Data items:
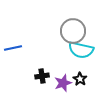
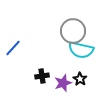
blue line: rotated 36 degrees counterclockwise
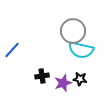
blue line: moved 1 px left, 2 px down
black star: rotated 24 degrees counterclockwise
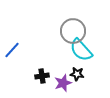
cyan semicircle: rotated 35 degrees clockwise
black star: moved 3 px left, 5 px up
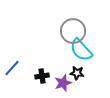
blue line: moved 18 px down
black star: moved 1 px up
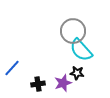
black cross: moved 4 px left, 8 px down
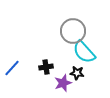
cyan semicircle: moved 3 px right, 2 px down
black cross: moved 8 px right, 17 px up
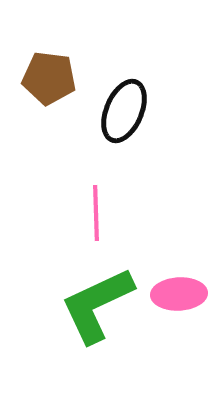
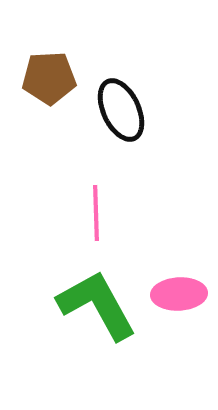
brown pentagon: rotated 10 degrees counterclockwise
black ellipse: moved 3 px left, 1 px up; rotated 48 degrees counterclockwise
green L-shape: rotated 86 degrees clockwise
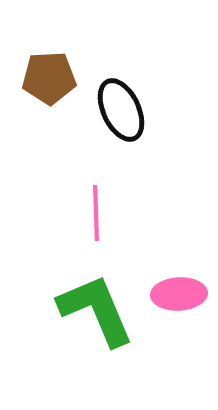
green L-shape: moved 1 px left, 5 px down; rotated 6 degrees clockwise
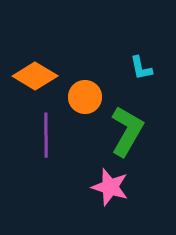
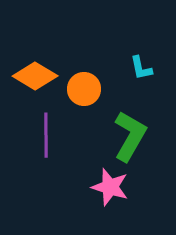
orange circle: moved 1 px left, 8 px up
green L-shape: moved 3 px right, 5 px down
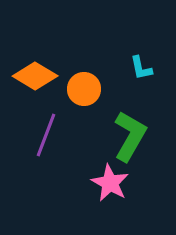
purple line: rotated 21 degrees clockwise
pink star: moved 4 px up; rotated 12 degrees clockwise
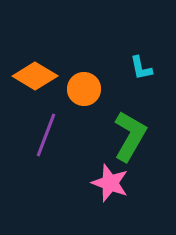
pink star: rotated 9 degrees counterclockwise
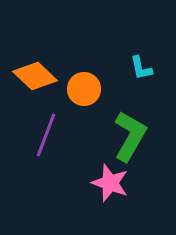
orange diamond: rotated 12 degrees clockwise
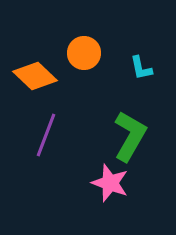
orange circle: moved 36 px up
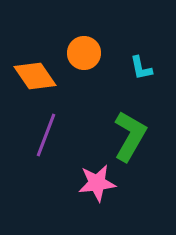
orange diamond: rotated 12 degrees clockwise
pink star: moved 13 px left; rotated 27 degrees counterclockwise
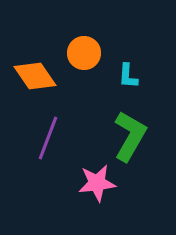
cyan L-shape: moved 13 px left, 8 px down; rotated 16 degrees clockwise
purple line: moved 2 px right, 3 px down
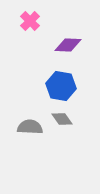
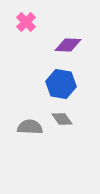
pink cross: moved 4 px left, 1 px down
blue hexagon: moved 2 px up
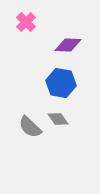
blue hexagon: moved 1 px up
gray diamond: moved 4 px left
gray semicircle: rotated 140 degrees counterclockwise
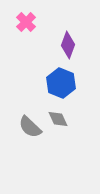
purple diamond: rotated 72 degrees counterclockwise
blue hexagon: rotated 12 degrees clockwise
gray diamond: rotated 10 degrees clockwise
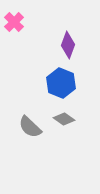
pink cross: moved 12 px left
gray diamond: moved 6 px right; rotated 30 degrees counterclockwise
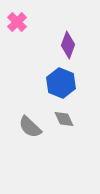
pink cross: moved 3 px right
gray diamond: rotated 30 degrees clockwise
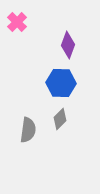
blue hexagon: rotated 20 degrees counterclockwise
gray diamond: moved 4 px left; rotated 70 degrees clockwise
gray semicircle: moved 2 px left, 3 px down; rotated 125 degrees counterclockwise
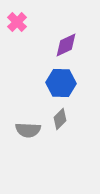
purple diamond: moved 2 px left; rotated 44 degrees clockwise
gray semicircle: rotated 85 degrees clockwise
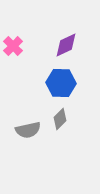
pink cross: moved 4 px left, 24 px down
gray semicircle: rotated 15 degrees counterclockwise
* * *
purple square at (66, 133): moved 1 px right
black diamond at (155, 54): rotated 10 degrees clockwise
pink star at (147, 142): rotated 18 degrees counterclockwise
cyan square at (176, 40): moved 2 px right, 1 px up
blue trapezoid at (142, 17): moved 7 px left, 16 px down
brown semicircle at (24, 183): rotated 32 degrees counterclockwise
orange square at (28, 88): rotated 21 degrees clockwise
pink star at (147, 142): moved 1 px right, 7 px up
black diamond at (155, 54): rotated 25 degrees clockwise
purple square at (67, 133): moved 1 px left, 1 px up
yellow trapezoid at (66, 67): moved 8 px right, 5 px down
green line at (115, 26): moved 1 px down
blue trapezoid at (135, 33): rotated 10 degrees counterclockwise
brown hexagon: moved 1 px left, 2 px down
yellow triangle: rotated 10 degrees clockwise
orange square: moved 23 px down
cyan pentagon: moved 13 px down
* * *
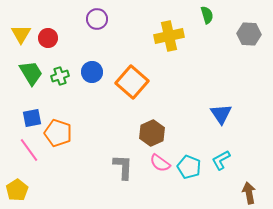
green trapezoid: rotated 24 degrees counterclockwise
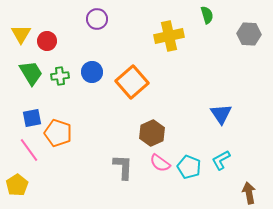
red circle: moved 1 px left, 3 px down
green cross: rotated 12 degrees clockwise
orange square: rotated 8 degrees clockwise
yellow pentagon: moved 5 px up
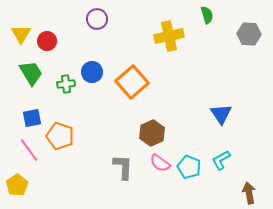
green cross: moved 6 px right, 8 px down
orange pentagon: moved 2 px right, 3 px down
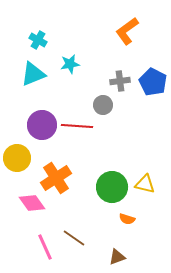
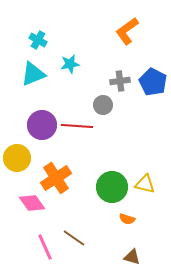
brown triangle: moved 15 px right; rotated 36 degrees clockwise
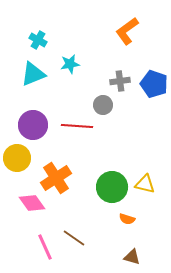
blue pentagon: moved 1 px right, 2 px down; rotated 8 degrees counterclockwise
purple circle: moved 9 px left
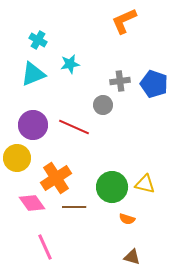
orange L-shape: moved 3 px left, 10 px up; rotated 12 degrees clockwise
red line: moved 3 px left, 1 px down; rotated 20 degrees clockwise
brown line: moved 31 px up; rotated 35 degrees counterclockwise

■ EXERCISE DIRECTIONS ■
Copy the lines above from the line with "blue line: rotated" to the line with "black star: moved 3 px left, 5 px up", including both of those lines. Omit the picture lines from your copy.

■ THE SOLUTION ■
blue line: rotated 36 degrees counterclockwise
blue line: moved 1 px left, 2 px down
black star: rotated 24 degrees counterclockwise
cyan semicircle: rotated 35 degrees clockwise
black star: moved 3 px left, 5 px up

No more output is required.